Show all lines of the listing that hold the word "grey".
The input Start Marker
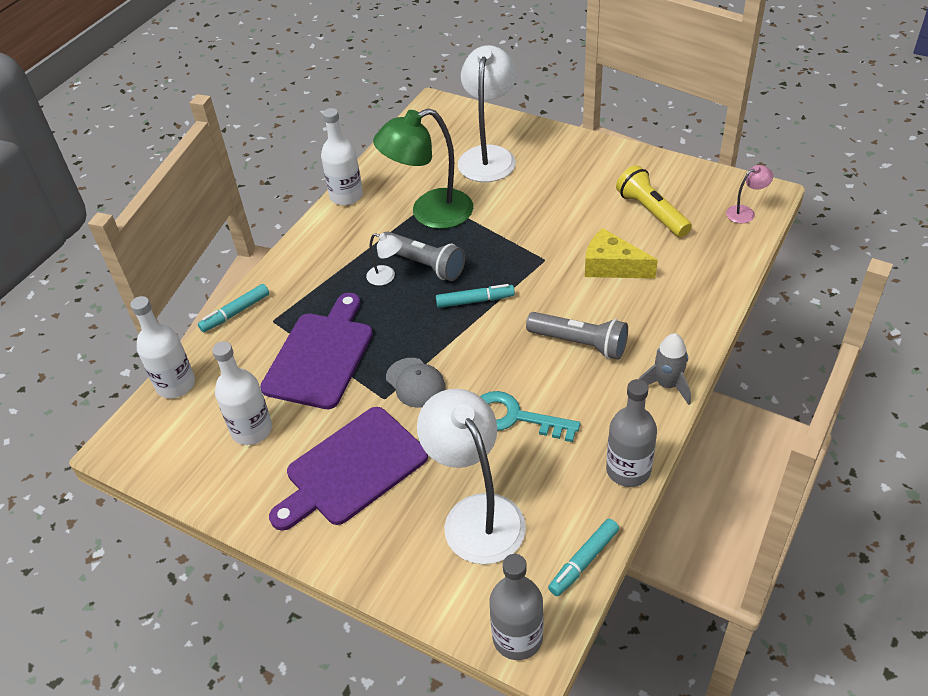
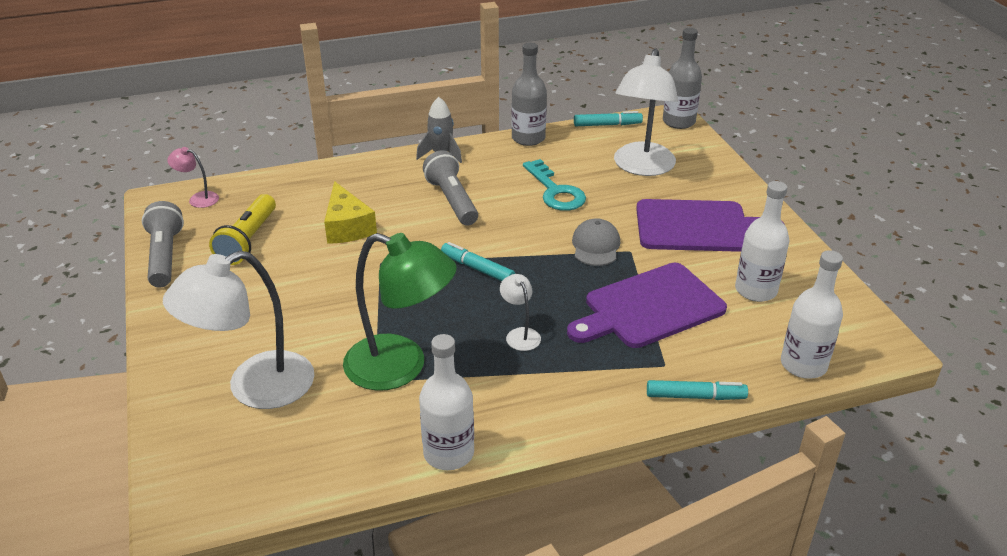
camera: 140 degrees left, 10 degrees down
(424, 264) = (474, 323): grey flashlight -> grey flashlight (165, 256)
The input End Marker
The input Start Marker
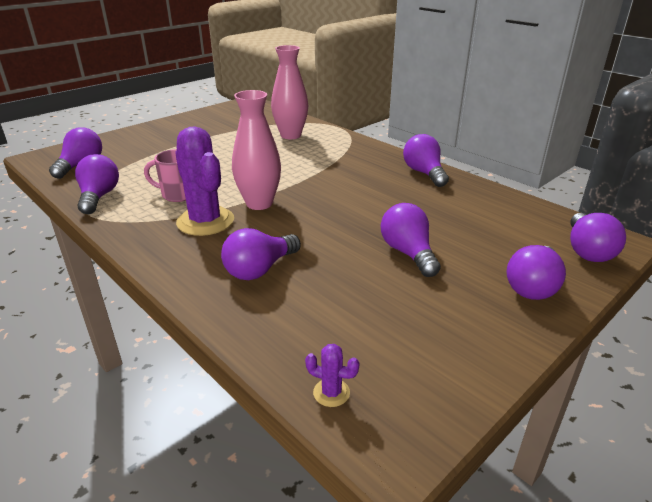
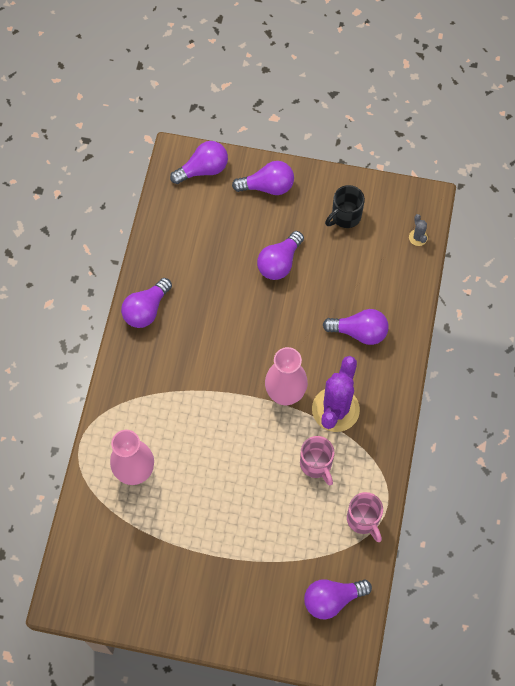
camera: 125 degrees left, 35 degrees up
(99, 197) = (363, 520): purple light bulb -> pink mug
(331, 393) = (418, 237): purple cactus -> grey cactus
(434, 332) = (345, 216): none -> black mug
The input End Marker
The input Start Marker
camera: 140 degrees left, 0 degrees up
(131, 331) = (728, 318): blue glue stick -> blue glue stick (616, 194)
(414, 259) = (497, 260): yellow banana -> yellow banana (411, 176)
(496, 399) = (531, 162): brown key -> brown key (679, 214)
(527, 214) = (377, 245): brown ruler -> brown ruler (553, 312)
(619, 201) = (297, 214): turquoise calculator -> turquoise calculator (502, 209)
The input End Marker
**Answer to this exercise**
(424, 264) = (474, 323): grey flashlight -> grey flashlight (165, 256)
(331, 393) = (418, 237): purple cactus -> grey cactus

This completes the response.